__Input__
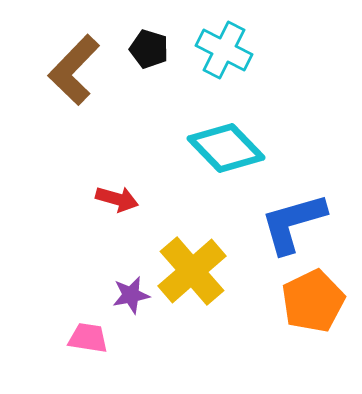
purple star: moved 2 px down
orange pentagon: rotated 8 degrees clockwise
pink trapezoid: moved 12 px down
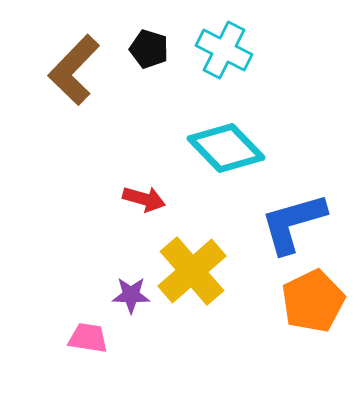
red arrow: moved 27 px right
purple star: rotated 12 degrees clockwise
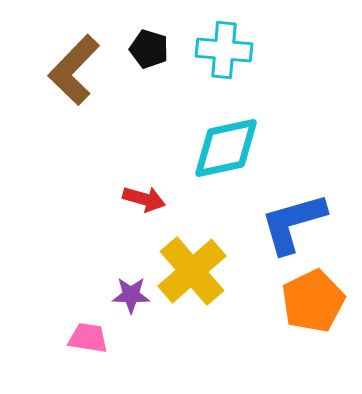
cyan cross: rotated 22 degrees counterclockwise
cyan diamond: rotated 58 degrees counterclockwise
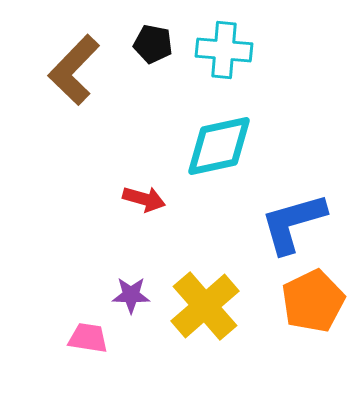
black pentagon: moved 4 px right, 5 px up; rotated 6 degrees counterclockwise
cyan diamond: moved 7 px left, 2 px up
yellow cross: moved 13 px right, 35 px down
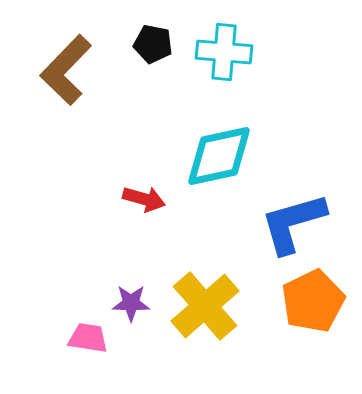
cyan cross: moved 2 px down
brown L-shape: moved 8 px left
cyan diamond: moved 10 px down
purple star: moved 8 px down
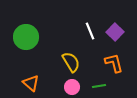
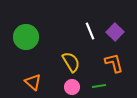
orange triangle: moved 2 px right, 1 px up
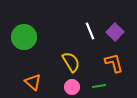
green circle: moved 2 px left
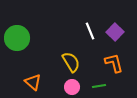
green circle: moved 7 px left, 1 px down
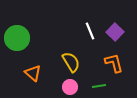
orange triangle: moved 9 px up
pink circle: moved 2 px left
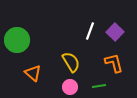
white line: rotated 42 degrees clockwise
green circle: moved 2 px down
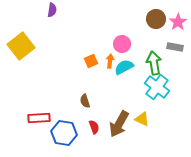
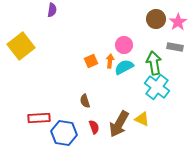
pink circle: moved 2 px right, 1 px down
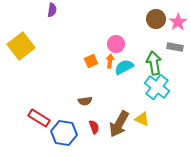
pink circle: moved 8 px left, 1 px up
brown semicircle: rotated 80 degrees counterclockwise
red rectangle: rotated 35 degrees clockwise
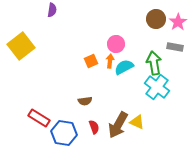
yellow triangle: moved 5 px left, 3 px down
brown arrow: moved 1 px left, 1 px down
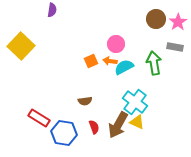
yellow square: rotated 8 degrees counterclockwise
orange arrow: rotated 88 degrees counterclockwise
cyan cross: moved 22 px left, 15 px down
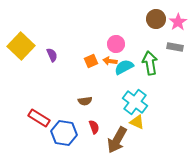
purple semicircle: moved 45 px down; rotated 32 degrees counterclockwise
green arrow: moved 4 px left
brown arrow: moved 1 px left, 15 px down
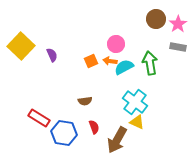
pink star: moved 2 px down
gray rectangle: moved 3 px right
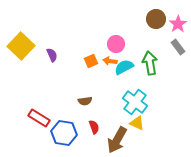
gray rectangle: rotated 42 degrees clockwise
yellow triangle: moved 1 px down
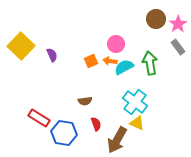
red semicircle: moved 2 px right, 3 px up
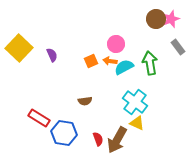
pink star: moved 7 px left, 5 px up; rotated 12 degrees clockwise
yellow square: moved 2 px left, 2 px down
red semicircle: moved 2 px right, 15 px down
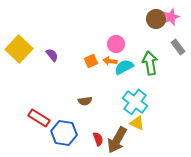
pink star: moved 2 px up
yellow square: moved 1 px down
purple semicircle: rotated 16 degrees counterclockwise
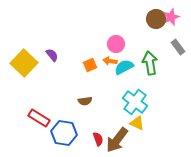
yellow square: moved 5 px right, 14 px down
orange square: moved 1 px left, 4 px down
brown arrow: rotated 8 degrees clockwise
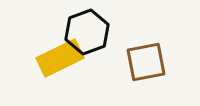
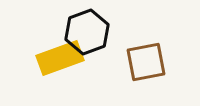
yellow rectangle: rotated 6 degrees clockwise
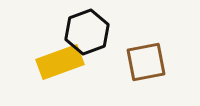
yellow rectangle: moved 4 px down
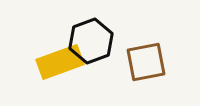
black hexagon: moved 4 px right, 9 px down
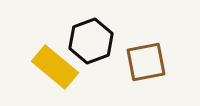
yellow rectangle: moved 5 px left, 5 px down; rotated 60 degrees clockwise
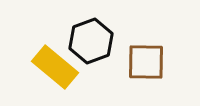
brown square: rotated 12 degrees clockwise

__Given task__
Turn the lines of the material above, from its start through the line that contains "cyan diamond: rotated", inclusive, into a numbered list with blank lines omitted. Leave out the pictures.

__Task response__
1. purple star: moved 2 px down
2. orange pentagon: rotated 8 degrees clockwise
3. pink trapezoid: moved 12 px down
4. red arrow: moved 27 px right
5. purple star: rotated 12 degrees clockwise
6. cyan cross: rotated 22 degrees counterclockwise
7. cyan diamond: rotated 58 degrees counterclockwise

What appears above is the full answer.